REQUIRED WORK: Begin with the first line below and retype each line exactly through the line containing "shifted: piramida/biały (981,211,1051,282)". Any pictures are to be left out.

[ENTRIES SHOWN Boundary: Start]

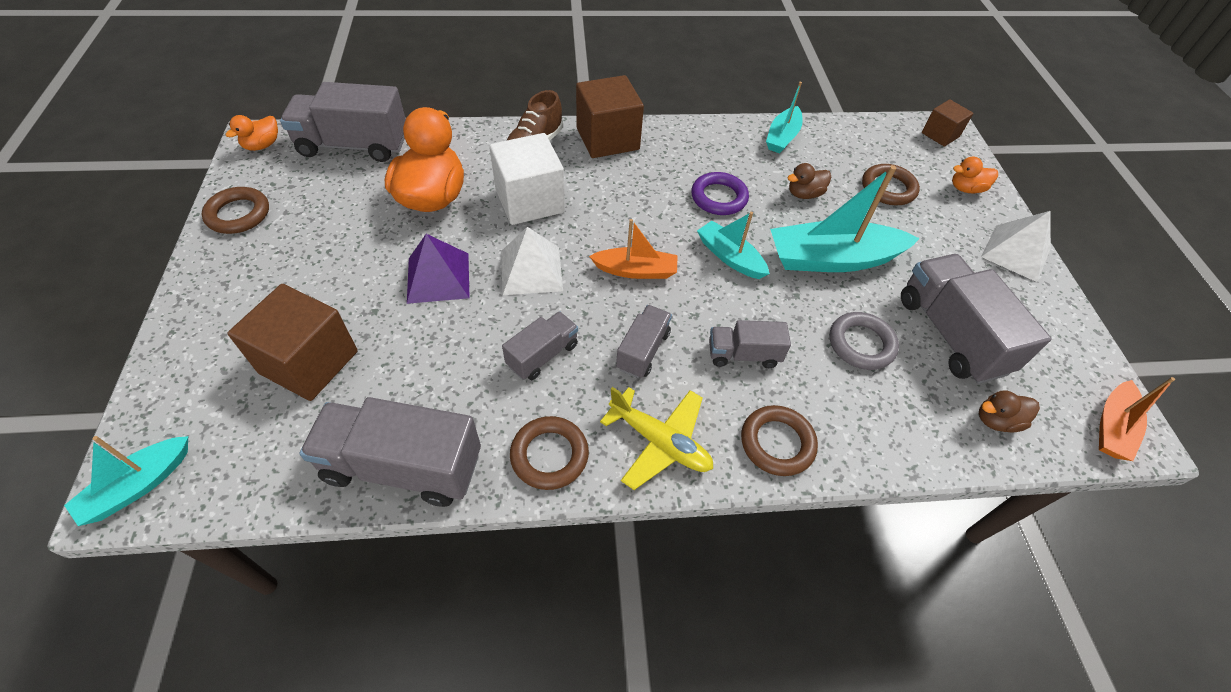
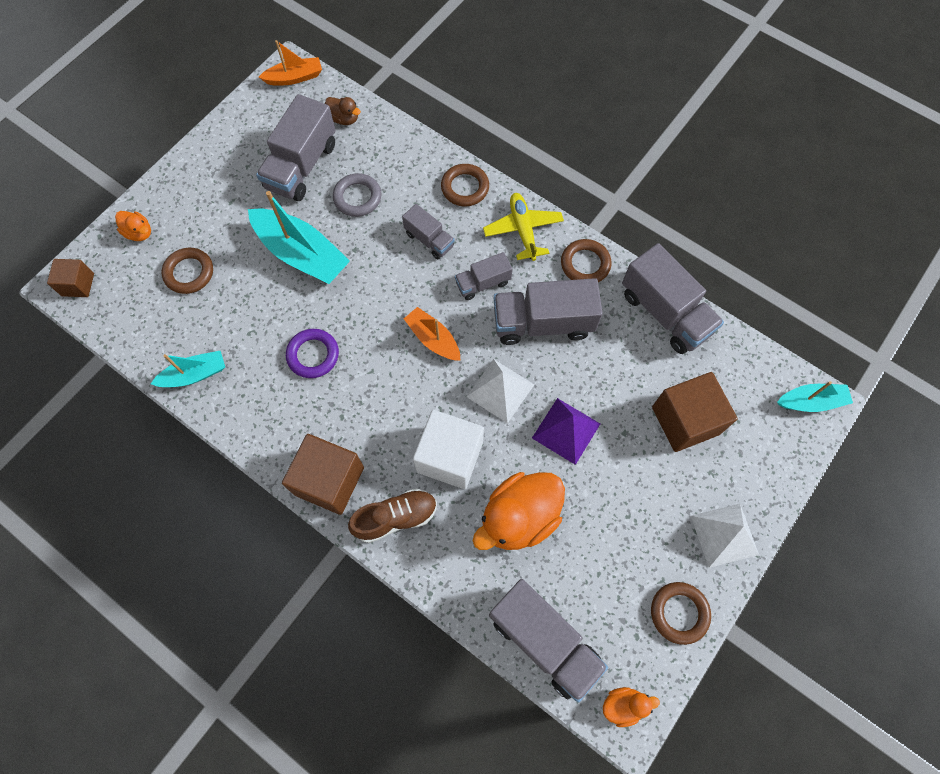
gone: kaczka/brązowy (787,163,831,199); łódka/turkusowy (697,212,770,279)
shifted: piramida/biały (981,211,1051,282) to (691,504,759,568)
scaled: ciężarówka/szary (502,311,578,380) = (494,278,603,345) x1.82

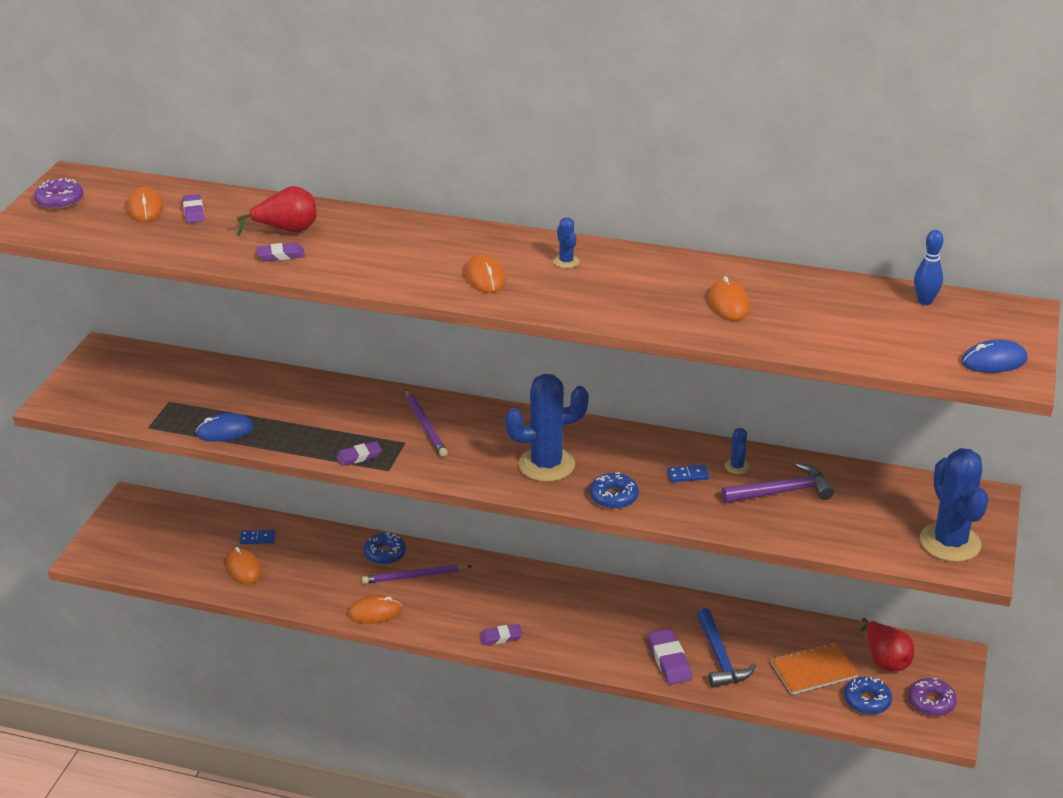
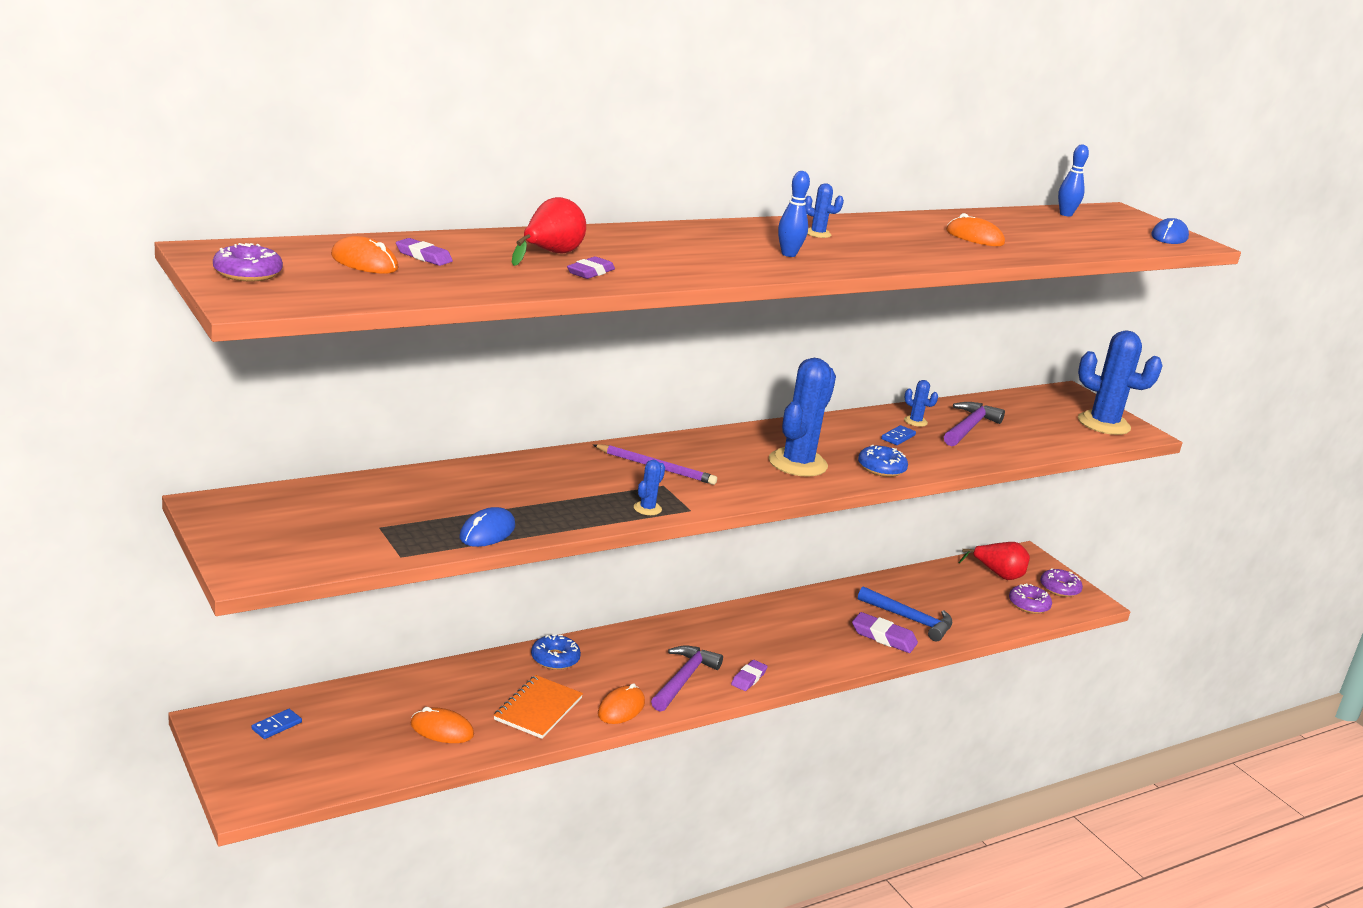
gone: ołówek/fioletowy (362,564,472,584)
new: młotek/fioletowy (651,645,723,712)
shifted: kostka domina/niebieski (239,530,275,544) to (252,709,302,739); zeszyt/pomarańczowy (770,642,859,695) to (494,675,583,739)
swapped: myszka/pomarańczowy (465,254,506,293) to kręgiel/niebieski (778,171,810,257); gumka do mazania/fioletowy (336,441,382,466) to kaktus/niebieski (634,460,665,515)
repainted: donut/niebieski (844,677,892,715) to donut/fioletowy (1009,583,1052,614)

[ENTRIES SHOWN Boundary: End]

RESULT OF THE EXERCISE:
gone: kaczka/brązowy (787,163,831,199); łódka/turkusowy (697,212,770,279)
shifted: piramida/biały (981,211,1051,282) to (691,504,759,568)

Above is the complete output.